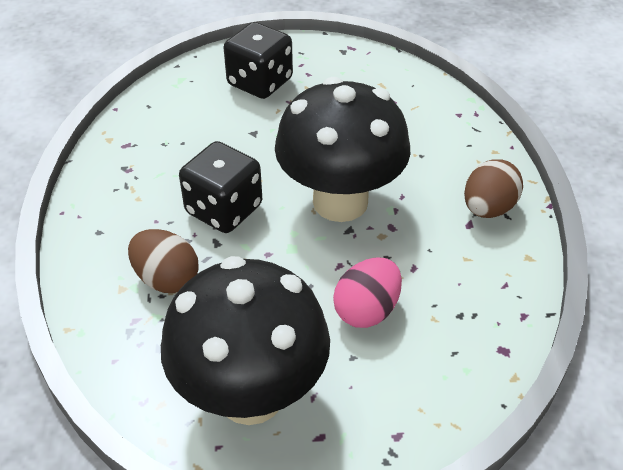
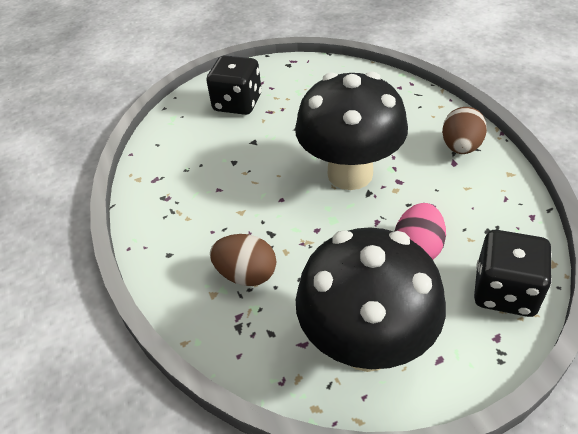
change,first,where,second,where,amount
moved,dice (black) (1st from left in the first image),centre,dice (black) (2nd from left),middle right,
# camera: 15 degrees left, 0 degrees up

> [Work to be completed]: Retype each line of the listing above word for word. Exclude the pictures.

> [Finished task]:
change,first,where,second,where,amount
moved,dice (black) (1st from left in the first image),centre,dice (black) (2nd from left),middle right,
# camera: 15 degrees left, 0 degrees up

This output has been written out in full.